When a line of the entries contains "gris", please list that line.

═══ Records for the task ═══

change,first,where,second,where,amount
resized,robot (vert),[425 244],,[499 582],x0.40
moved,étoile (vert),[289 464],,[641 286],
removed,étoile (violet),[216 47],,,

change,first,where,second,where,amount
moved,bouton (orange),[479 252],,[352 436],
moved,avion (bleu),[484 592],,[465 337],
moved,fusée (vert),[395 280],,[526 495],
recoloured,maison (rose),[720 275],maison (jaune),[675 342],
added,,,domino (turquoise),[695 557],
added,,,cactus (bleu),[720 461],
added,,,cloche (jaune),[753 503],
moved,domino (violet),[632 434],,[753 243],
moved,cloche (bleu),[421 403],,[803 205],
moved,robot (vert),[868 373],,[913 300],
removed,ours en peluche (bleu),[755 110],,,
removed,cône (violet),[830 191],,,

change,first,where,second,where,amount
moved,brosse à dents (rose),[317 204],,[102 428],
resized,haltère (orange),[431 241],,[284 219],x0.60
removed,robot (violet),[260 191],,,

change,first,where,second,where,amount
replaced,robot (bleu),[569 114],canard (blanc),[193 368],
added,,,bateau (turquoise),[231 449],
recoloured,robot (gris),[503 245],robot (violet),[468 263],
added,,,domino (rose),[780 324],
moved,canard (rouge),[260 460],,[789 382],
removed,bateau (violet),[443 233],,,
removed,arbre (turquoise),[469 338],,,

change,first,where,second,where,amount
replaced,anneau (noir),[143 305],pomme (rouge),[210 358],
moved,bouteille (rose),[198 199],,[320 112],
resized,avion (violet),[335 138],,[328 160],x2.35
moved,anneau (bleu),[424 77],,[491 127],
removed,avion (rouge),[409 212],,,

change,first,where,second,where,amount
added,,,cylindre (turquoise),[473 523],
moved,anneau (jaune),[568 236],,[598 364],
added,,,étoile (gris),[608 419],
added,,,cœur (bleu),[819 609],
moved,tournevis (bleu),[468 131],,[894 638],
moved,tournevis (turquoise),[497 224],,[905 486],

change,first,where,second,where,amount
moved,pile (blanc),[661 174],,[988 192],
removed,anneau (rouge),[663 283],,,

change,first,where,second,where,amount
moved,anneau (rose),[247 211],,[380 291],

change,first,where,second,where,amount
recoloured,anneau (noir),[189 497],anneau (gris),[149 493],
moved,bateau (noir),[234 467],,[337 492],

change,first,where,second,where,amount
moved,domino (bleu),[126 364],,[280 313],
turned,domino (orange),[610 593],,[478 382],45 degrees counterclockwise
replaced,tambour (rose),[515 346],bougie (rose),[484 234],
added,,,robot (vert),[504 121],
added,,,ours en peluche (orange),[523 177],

═══

• **Answer for this exercise**:
recoloured,robot (gris),[503 245],robot (violet),[468 263],
added,,,étoile (gris),[608 419],
recoloured,anneau (noir),[189 497],anneau (gris),[149 493],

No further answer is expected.